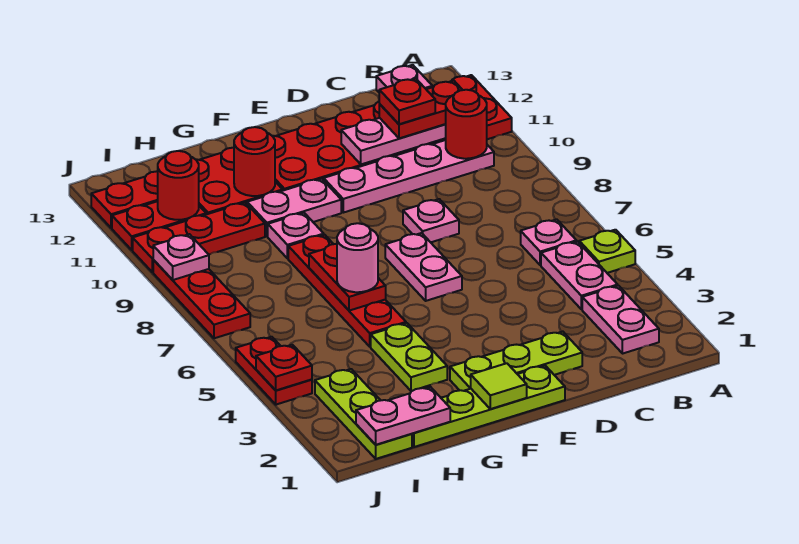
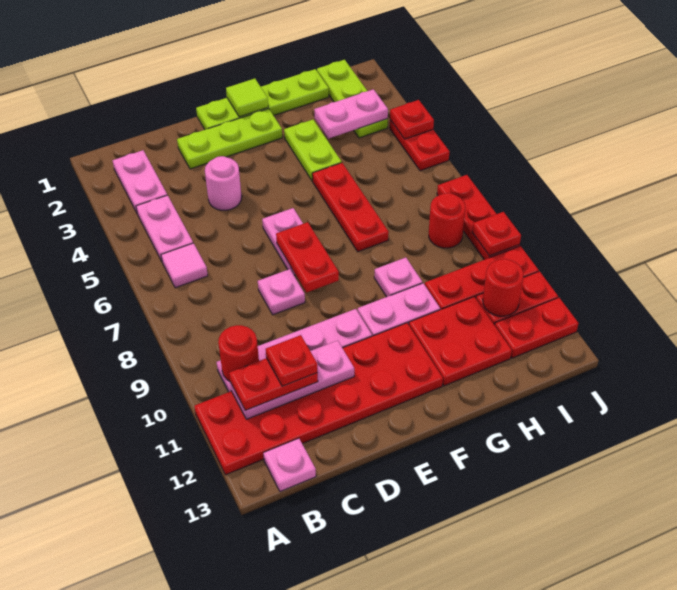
lime plate A5 level 1 -> none
pink plate B6 level 1 -> pink tile B6 level 1
red plate G5:G8 level 1 -> red plate G5:G7 level 1
red plate G6:G7 level 2 -> red plate E7:E8 level 2
pink round brick G6 level 3 -> pink round brick D4 level 1
red round brick G11 level 2 -> red round brick I8 level 1
pink plate H1:I1 level 2 -> pink plate H3:I3 level 2
pink plate J9 level 2 -> red plate J9 level 2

━━━━━━━━━━━━━━━━

Task instructions: Copy every line from the material in which the word "pink" can be found.

Answer section:
pink plate B6 level 1 -> pink tile B6 level 1
pink round brick G6 level 3 -> pink round brick D4 level 1
pink plate H1:I1 level 2 -> pink plate H3:I3 level 2
pink plate J9 level 2 -> red plate J9 level 2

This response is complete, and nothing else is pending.